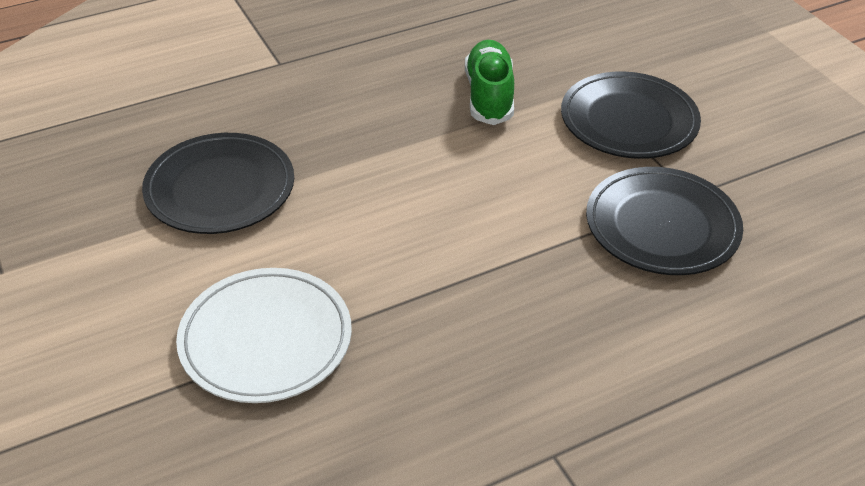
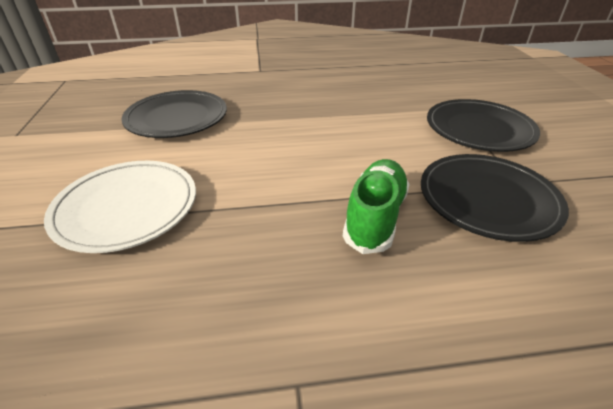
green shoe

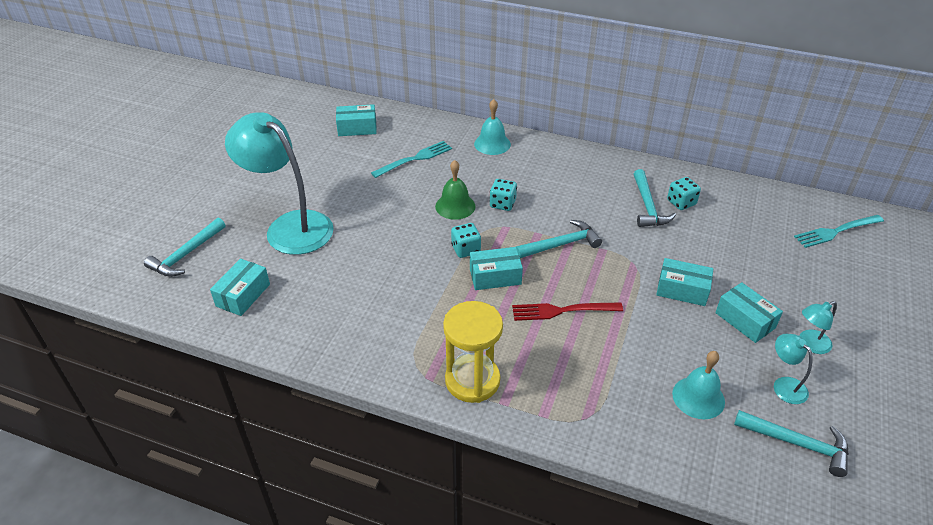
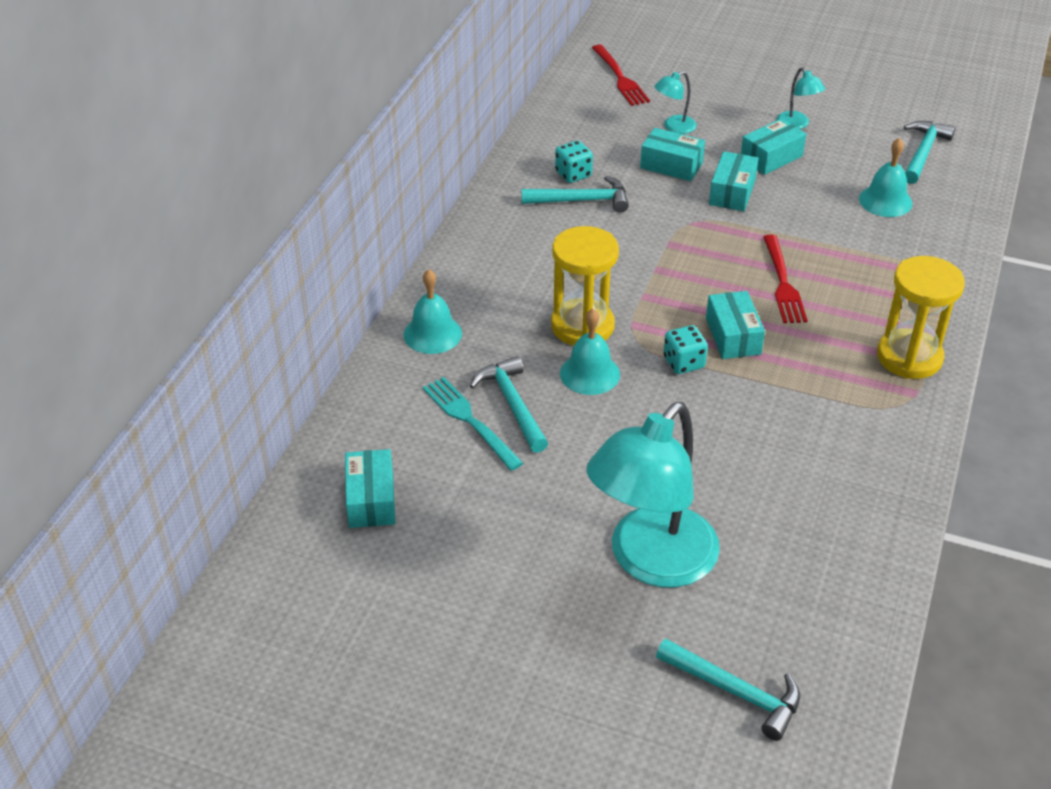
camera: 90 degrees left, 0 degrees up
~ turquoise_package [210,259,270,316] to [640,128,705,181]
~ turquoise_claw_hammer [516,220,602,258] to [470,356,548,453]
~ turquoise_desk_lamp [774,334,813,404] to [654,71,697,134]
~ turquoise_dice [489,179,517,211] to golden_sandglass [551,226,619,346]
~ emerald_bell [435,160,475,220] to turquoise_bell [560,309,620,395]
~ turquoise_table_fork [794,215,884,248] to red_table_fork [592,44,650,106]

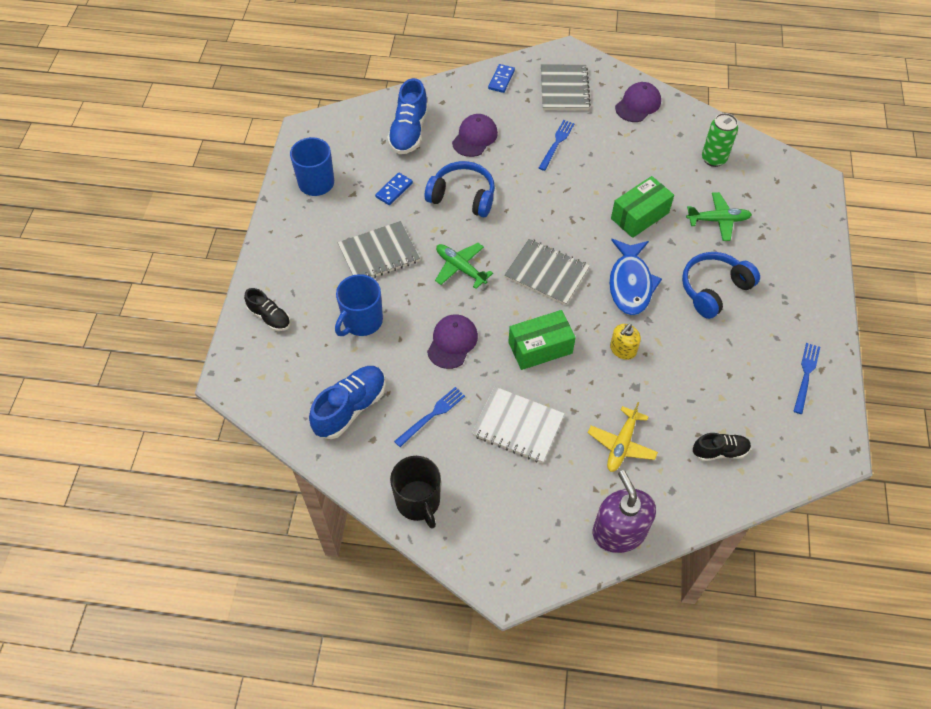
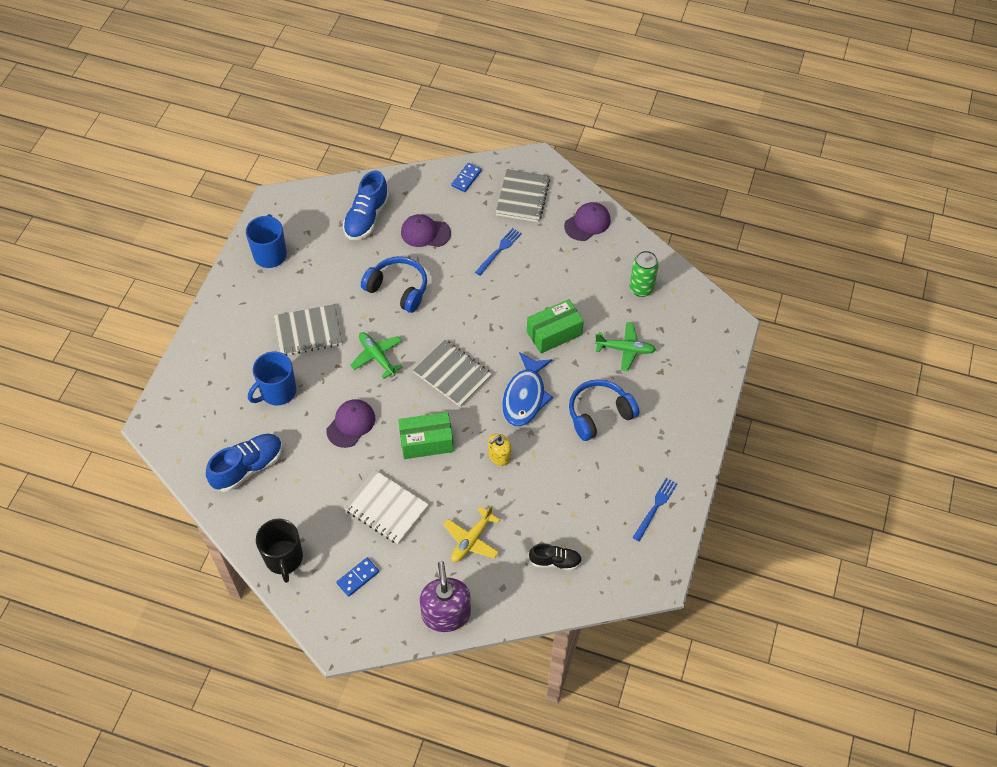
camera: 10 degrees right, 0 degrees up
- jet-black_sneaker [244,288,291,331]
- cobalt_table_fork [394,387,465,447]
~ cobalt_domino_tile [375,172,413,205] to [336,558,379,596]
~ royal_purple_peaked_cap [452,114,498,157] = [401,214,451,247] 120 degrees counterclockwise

================================

TASK REQUIREMENTS: Copy out each line of the data above, exactly, if it lies between the line holding "[774,334,813,404] to [654,71,697,134]" and the line holding "to turquoise_bell [560,309,620,395]", inclusive; copy no other line.

RESPONSE FOR THIS EXERCISE:
~ turquoise_desk_lamp [774,334,813,404] to [654,71,697,134]
~ turquoise_dice [489,179,517,211] to golden_sandglass [551,226,619,346]
~ emerald_bell [435,160,475,220] to turquoise_bell [560,309,620,395]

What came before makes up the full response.